[RAW DATA]:
=== Section Start ===

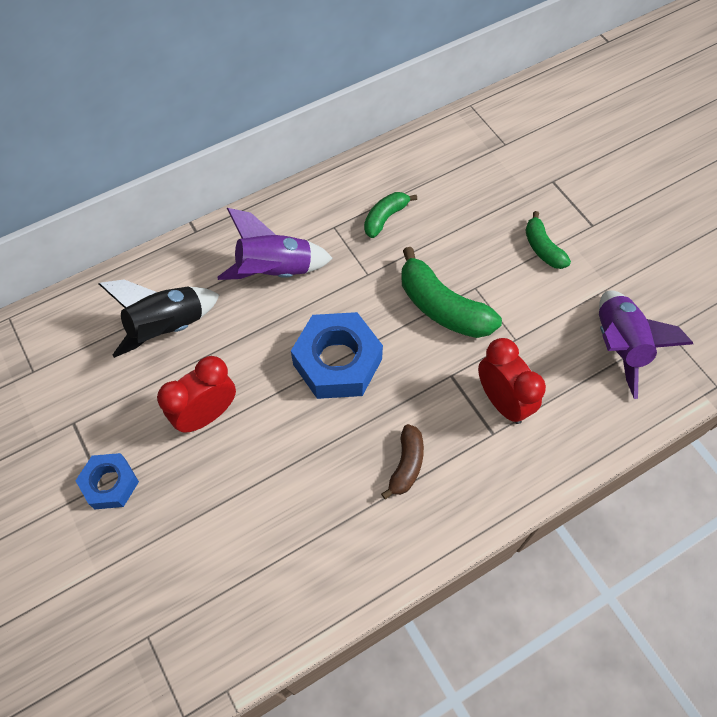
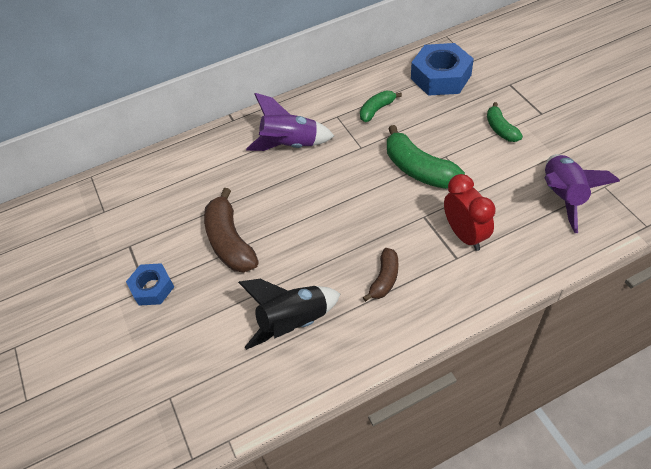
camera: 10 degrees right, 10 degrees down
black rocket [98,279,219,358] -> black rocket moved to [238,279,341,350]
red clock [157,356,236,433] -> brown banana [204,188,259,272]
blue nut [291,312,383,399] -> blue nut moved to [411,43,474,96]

=== Section End ===
=== Section Start ===

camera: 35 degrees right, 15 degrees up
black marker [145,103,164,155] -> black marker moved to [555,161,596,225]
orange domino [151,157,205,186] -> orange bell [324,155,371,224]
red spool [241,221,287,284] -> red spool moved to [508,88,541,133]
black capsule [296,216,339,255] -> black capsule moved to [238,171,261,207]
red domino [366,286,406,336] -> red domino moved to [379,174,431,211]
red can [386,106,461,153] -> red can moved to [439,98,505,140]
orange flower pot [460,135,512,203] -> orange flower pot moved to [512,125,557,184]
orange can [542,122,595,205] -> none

=== Section End ===

[TO-DO ITEM]:
Above this instruction are the records; retype exactly the lines from the one containing "black rocket [98,279,219,358]" up to and including the one containing "blue nut [291,312,383,399]".

[TASK RESULT]:
black rocket [98,279,219,358] -> black rocket moved to [238,279,341,350]
red clock [157,356,236,433] -> brown banana [204,188,259,272]
blue nut [291,312,383,399] -> blue nut moved to [411,43,474,96]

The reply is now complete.